** Opening DATASET block **

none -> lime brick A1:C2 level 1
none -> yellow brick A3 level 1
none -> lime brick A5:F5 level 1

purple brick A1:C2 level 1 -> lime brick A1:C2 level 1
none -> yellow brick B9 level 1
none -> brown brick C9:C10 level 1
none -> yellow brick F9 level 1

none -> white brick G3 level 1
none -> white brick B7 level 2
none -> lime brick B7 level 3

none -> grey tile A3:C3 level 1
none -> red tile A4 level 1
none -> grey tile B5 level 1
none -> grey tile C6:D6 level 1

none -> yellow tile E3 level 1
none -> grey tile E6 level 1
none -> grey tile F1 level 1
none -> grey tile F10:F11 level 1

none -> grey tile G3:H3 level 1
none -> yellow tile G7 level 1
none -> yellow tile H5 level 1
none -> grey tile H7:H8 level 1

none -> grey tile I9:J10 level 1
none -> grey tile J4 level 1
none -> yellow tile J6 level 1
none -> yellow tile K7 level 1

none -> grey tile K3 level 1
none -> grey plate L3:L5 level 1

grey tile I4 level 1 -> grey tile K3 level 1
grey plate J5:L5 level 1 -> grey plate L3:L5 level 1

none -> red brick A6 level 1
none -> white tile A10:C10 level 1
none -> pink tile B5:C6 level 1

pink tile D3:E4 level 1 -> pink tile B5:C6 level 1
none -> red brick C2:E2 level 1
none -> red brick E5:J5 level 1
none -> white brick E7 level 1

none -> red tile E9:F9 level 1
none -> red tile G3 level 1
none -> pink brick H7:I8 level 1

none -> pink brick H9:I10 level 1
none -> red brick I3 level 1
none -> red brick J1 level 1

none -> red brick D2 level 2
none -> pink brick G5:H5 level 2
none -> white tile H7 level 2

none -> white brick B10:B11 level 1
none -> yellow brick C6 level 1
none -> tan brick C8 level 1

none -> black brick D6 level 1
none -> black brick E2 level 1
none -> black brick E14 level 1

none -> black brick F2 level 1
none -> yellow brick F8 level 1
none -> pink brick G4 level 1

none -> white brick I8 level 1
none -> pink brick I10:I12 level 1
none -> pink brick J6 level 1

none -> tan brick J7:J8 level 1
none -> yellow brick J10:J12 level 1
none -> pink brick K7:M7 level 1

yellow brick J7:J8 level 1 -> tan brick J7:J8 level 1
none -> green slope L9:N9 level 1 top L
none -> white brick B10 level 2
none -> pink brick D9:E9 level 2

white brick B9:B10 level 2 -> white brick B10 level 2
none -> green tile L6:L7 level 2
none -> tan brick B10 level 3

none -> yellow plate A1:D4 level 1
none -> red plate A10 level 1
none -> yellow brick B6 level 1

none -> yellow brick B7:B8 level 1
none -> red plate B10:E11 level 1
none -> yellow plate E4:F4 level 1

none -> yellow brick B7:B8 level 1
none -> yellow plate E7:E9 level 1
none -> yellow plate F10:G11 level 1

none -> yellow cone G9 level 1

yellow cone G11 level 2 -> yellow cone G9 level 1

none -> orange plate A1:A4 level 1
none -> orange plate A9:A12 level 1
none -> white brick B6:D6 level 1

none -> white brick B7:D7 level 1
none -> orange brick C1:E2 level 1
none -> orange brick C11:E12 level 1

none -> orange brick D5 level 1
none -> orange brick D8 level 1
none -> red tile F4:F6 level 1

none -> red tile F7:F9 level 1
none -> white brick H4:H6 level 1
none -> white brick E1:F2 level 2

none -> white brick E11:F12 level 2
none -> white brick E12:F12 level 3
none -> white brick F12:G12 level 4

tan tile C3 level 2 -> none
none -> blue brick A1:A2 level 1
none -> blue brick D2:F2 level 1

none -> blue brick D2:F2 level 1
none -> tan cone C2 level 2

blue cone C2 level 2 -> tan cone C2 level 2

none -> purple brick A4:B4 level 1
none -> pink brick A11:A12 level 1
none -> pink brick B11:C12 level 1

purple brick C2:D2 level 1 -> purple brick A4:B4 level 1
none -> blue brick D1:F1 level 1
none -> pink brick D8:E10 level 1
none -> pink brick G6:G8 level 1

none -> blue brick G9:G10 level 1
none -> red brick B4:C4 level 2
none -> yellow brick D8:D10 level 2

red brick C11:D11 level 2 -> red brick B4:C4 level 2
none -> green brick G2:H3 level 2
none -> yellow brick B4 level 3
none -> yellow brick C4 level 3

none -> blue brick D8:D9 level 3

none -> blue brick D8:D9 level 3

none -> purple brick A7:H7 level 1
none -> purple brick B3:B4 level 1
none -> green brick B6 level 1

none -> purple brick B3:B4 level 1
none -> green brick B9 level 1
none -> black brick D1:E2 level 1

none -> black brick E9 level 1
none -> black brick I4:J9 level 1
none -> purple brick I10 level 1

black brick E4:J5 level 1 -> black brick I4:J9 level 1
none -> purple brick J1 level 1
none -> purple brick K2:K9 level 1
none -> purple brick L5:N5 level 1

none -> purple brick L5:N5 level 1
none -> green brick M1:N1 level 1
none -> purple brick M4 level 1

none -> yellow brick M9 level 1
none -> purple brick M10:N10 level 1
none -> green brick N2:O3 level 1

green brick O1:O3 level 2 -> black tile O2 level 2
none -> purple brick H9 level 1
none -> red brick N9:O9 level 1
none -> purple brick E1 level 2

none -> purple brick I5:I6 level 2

** Closing DATASET block **

> _HOW TO COMPLETE THIS TASK_:
Give back, word for word, only the lines above from the line holding "none -> tan brick B10 level 3" to the line holding "none -> yellow plate F10:G11 level 1", both included.

> _FINISHED TASK_:
none -> tan brick B10 level 3

none -> yellow plate A1:D4 level 1
none -> red plate A10 level 1
none -> yellow brick B6 level 1

none -> yellow brick B7:B8 level 1
none -> red plate B10:E11 level 1
none -> yellow plate E4:F4 level 1

none -> yellow brick B7:B8 level 1
none -> yellow plate E7:E9 level 1
none -> yellow plate F10:G11 level 1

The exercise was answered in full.